PROVIDED DATA:
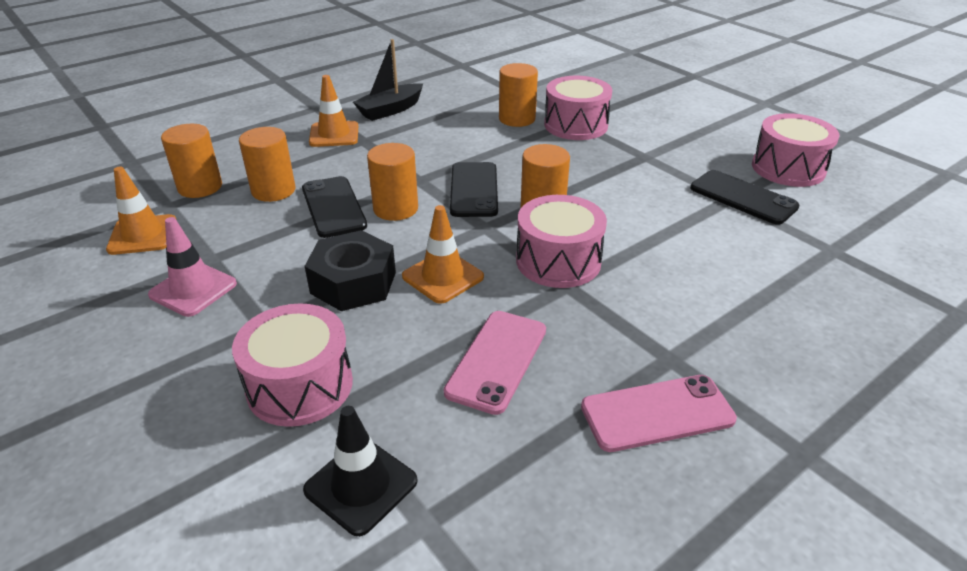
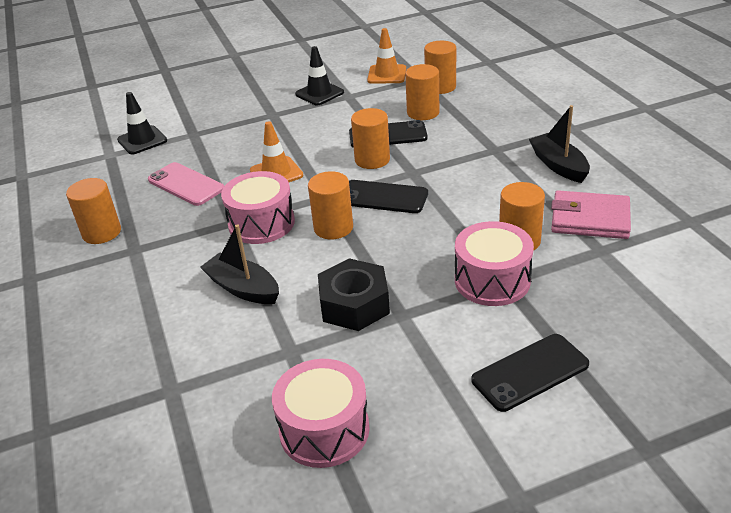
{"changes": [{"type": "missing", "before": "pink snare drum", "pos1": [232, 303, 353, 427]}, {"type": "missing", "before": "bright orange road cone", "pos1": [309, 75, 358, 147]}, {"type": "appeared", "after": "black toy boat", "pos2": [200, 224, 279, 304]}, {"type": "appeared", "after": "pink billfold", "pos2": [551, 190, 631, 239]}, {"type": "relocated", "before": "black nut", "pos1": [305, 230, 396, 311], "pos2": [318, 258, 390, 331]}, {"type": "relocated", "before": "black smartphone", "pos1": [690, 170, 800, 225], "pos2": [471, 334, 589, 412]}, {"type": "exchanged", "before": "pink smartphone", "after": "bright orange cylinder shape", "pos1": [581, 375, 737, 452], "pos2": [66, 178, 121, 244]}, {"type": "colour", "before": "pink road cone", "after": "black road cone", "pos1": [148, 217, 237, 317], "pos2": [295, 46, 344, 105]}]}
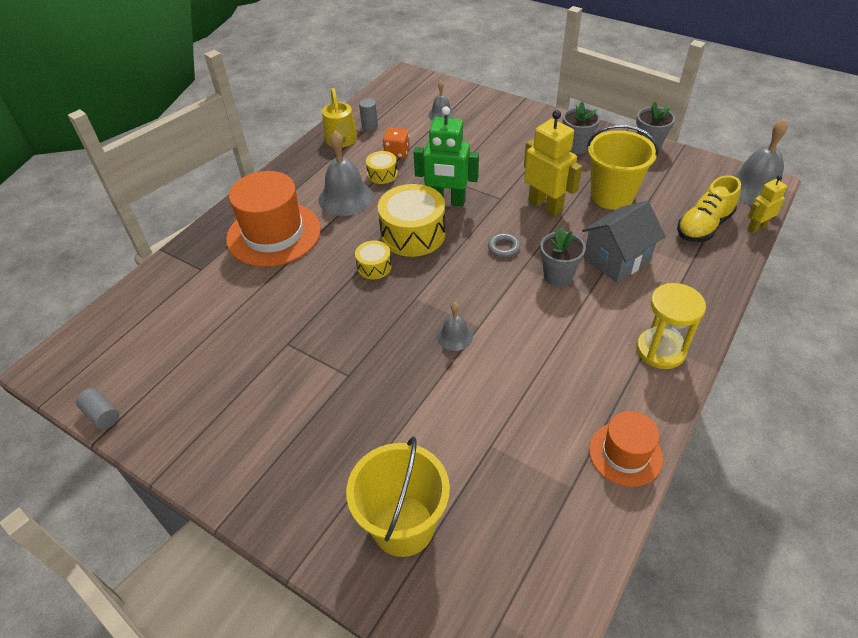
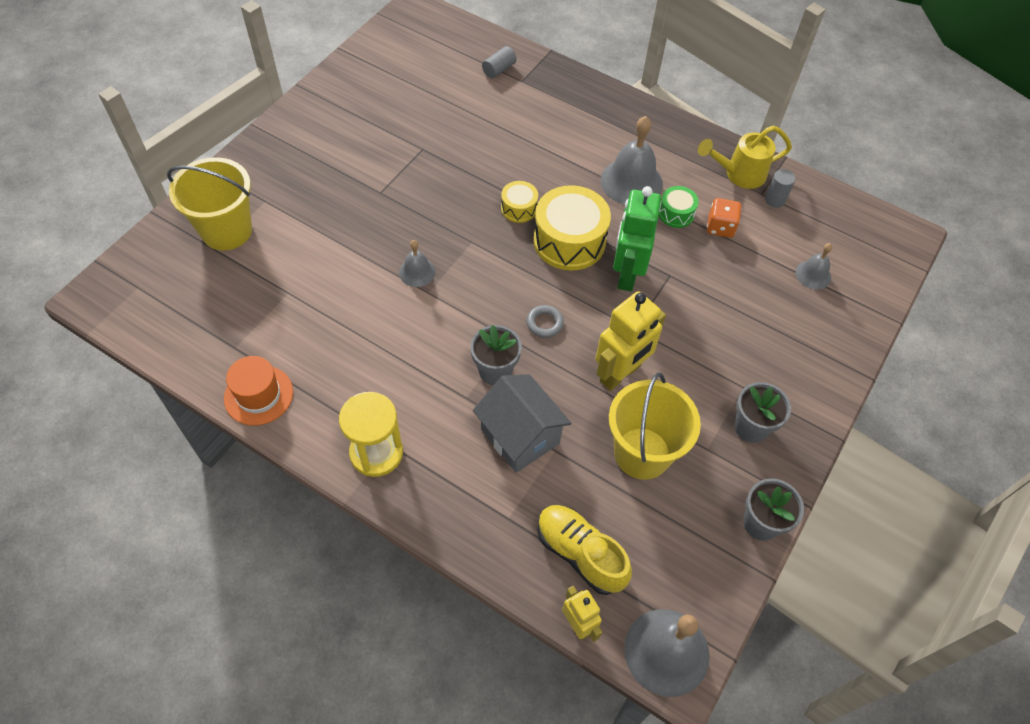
{"changes": [{"type": "missing", "before": "bright orange hat", "pos1": [226, 171, 321, 267]}, {"type": "relocated", "before": "grey cylinder shape", "pos1": [76, 388, 119, 430], "pos2": [482, 46, 516, 78]}, {"type": "colour", "before": "yellow snare drum", "after": "green snare drum", "pos1": [366, 151, 398, 184], "pos2": [659, 186, 699, 228]}]}
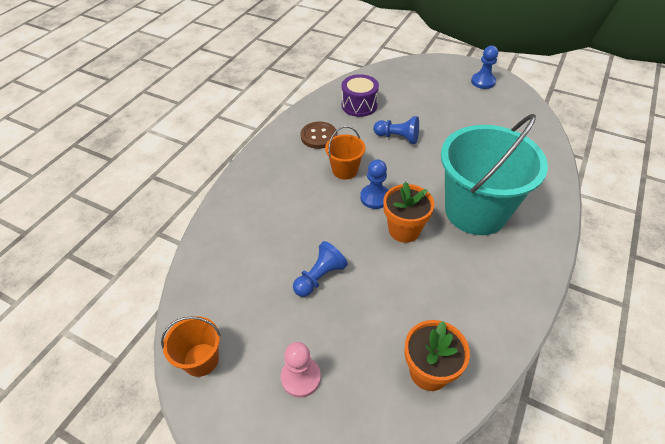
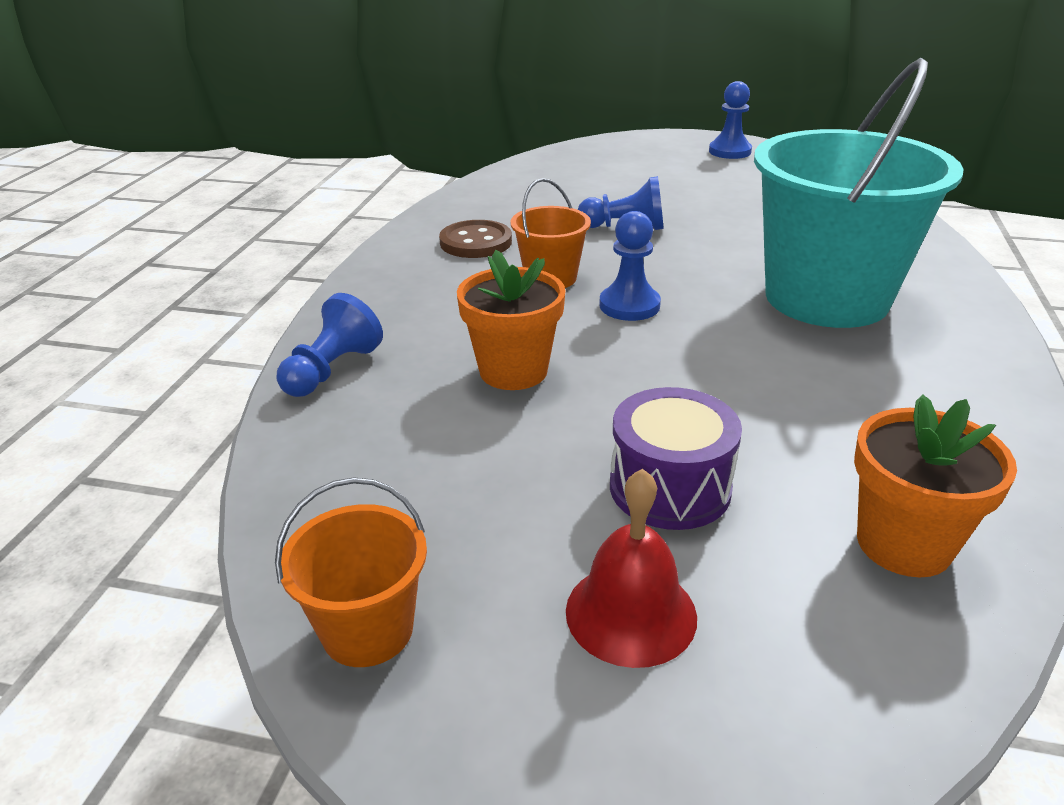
{"changes": [{"type": "relocated", "before": "cobalt game pawn", "pos1": [293, 241, 348, 297], "pos2": [276, 293, 383, 397]}, {"type": "relocated", "before": "violet snare drum", "pos1": [342, 74, 379, 117], "pos2": [610, 387, 742, 530]}, {"type": "relocated", "before": "bright orange potted plant", "pos1": [383, 182, 434, 243], "pos2": [457, 250, 566, 390]}, {"type": "exchanged", "before": "pink game pawn", "after": "red hand bell", "pos1": [281, 342, 321, 398], "pos2": [566, 469, 697, 668]}]}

EXERCISE GOAL: Give back the data exactly. Skip any images.

SOLUTION FOR THIS TASK:
{"changes": [{"type": "missing", "before": "pink snare drum", "pos1": [232, 303, 353, 427]}, {"type": "missing", "before": "bright orange road cone", "pos1": [309, 75, 358, 147]}, {"type": "appeared", "after": "black toy boat", "pos2": [200, 224, 279, 304]}, {"type": "appeared", "after": "pink billfold", "pos2": [551, 190, 631, 239]}, {"type": "relocated", "before": "black nut", "pos1": [305, 230, 396, 311], "pos2": [318, 258, 390, 331]}, {"type": "relocated", "before": "black smartphone", "pos1": [690, 170, 800, 225], "pos2": [471, 334, 589, 412]}, {"type": "exchanged", "before": "pink smartphone", "after": "bright orange cylinder shape", "pos1": [581, 375, 737, 452], "pos2": [66, 178, 121, 244]}, {"type": "colour", "before": "pink road cone", "after": "black road cone", "pos1": [148, 217, 237, 317], "pos2": [295, 46, 344, 105]}]}
{"changes": [{"type": "missing", "before": "bright orange hat", "pos1": [226, 171, 321, 267]}, {"type": "relocated", "before": "grey cylinder shape", "pos1": [76, 388, 119, 430], "pos2": [482, 46, 516, 78]}, {"type": "colour", "before": "yellow snare drum", "after": "green snare drum", "pos1": [366, 151, 398, 184], "pos2": [659, 186, 699, 228]}]}
{"changes": [{"type": "relocated", "before": "cobalt game pawn", "pos1": [293, 241, 348, 297], "pos2": [276, 293, 383, 397]}, {"type": "relocated", "before": "violet snare drum", "pos1": [342, 74, 379, 117], "pos2": [610, 387, 742, 530]}, {"type": "relocated", "before": "bright orange potted plant", "pos1": [383, 182, 434, 243], "pos2": [457, 250, 566, 390]}, {"type": "exchanged", "before": "pink game pawn", "after": "red hand bell", "pos1": [281, 342, 321, 398], "pos2": [566, 469, 697, 668]}]}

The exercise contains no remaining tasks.